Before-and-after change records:

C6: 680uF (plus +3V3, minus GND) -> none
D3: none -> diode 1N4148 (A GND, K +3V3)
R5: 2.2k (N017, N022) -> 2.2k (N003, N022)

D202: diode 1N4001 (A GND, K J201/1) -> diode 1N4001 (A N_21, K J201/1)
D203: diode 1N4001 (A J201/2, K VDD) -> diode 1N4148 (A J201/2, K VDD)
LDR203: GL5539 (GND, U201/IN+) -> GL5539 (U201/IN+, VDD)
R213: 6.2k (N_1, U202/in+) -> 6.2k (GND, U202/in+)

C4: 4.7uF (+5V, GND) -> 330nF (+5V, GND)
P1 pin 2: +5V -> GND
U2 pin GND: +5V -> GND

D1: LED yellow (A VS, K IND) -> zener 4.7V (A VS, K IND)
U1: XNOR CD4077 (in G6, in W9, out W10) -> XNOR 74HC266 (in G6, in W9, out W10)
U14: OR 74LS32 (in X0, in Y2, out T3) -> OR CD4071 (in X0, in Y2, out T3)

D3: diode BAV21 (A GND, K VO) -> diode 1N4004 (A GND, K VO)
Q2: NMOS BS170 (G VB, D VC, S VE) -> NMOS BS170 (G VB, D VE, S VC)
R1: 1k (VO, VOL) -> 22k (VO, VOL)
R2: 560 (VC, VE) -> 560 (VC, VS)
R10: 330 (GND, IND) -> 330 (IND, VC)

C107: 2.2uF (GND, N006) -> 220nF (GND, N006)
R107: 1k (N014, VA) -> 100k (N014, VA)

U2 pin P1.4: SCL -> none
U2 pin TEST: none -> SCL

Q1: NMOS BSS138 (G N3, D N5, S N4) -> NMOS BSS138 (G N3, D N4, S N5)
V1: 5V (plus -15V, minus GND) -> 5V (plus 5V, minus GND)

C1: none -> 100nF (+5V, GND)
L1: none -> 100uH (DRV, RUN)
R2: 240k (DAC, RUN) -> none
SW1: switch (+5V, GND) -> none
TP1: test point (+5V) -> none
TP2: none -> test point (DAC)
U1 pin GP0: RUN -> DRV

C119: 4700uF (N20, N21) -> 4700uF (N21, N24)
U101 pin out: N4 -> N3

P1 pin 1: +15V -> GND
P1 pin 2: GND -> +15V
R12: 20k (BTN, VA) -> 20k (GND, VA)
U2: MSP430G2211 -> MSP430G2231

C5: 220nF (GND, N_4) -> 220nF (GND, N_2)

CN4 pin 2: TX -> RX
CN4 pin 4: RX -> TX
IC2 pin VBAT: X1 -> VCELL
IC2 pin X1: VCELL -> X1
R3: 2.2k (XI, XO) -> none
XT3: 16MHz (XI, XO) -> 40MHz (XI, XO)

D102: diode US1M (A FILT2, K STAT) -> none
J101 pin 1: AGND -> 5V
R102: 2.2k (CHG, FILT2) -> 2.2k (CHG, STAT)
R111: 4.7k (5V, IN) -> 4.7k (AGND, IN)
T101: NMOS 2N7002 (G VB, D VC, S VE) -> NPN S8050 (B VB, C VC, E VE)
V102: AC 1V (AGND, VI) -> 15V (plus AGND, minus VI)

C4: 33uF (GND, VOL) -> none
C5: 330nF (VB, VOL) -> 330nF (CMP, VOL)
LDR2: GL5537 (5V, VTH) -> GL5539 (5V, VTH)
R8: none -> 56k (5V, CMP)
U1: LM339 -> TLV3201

◆ **Brief**: The data should be transcribed exactly, line for line.

◆ **The completed task**:
C6: 680uF (plus +3V3, minus GND) -> none
D3: none -> diode 1N4148 (A GND, K +3V3)
R5: 2.2k (N017, N022) -> 2.2k (N003, N022)

D202: diode 1N4001 (A GND, K J201/1) -> diode 1N4001 (A N_21, K J201/1)
D203: diode 1N4001 (A J201/2, K VDD) -> diode 1N4148 (A J201/2, K VDD)
LDR203: GL5539 (GND, U201/IN+) -> GL5539 (U201/IN+, VDD)
R213: 6.2k (N_1, U202/in+) -> 6.2k (GND, U202/in+)

C4: 4.7uF (+5V, GND) -> 330nF (+5V, GND)
P1 pin 2: +5V -> GND
U2 pin GND: +5V -> GND

D1: LED yellow (A VS, K IND) -> zener 4.7V (A VS, K IND)
U1: XNOR CD4077 (in G6, in W9, out W10) -> XNOR 74HC266 (in G6, in W9, out W10)
U14: OR 74LS32 (in X0, in Y2, out T3) -> OR CD4071 (in X0, in Y2, out T3)

D3: diode BAV21 (A GND, K VO) -> diode 1N4004 (A GND, K VO)
Q2: NMOS BS170 (G VB, D VC, S VE) -> NMOS BS170 (G VB, D VE, S VC)
R1: 1k (VO, VOL) -> 22k (VO, VOL)
R2: 560 (VC, VE) -> 560 (VC, VS)
R10: 330 (GND, IND) -> 330 (IND, VC)

C107: 2.2uF (GND, N006) -> 220nF (GND, N006)
R107: 1k (N014, VA) -> 100k (N014, VA)

U2 pin P1.4: SCL -> none
U2 pin TEST: none -> SCL

Q1: NMOS BSS138 (G N3, D N5, S N4) -> NMOS BSS138 (G N3, D N4, S N5)
V1: 5V (plus -15V, minus GND) -> 5V (plus 5V, minus GND)

C1: none -> 100nF (+5V, GND)
L1: none -> 100uH (DRV, RUN)
R2: 240k (DAC, RUN) -> none
SW1: switch (+5V, GND) -> none
TP1: test point (+5V) -> none
TP2: none -> test point (DAC)
U1 pin GP0: RUN -> DRV

C119: 4700uF (N20, N21) -> 4700uF (N21, N24)
U101 pin out: N4 -> N3

P1 pin 1: +15V -> GND
P1 pin 2: GND -> +15V
R12: 20k (BTN, VA) -> 20k (GND, VA)
U2: MSP430G2211 -> MSP430G2231

C5: 220nF (GND, N_4) -> 220nF (GND, N_2)

CN4 pin 2: TX -> RX
CN4 pin 4: RX -> TX
IC2 pin VBAT: X1 -> VCELL
IC2 pin X1: VCELL -> X1
R3: 2.2k (XI, XO) -> none
XT3: 16MHz (XI, XO) -> 40MHz (XI, XO)

D102: diode US1M (A FILT2, K STAT) -> none
J101 pin 1: AGND -> 5V
R102: 2.2k (CHG, FILT2) -> 2.2k (CHG, STAT)
R111: 4.7k (5V, IN) -> 4.7k (AGND, IN)
T101: NMOS 2N7002 (G VB, D VC, S VE) -> NPN S8050 (B VB, C VC, E VE)
V102: AC 1V (AGND, VI) -> 15V (plus AGND, minus VI)

C4: 33uF (GND, VOL) -> none
C5: 330nF (VB, VOL) -> 330nF (CMP, VOL)
LDR2: GL5537 (5V, VTH) -> GL5539 (5V, VTH)
R8: none -> 56k (5V, CMP)
U1: LM339 -> TLV3201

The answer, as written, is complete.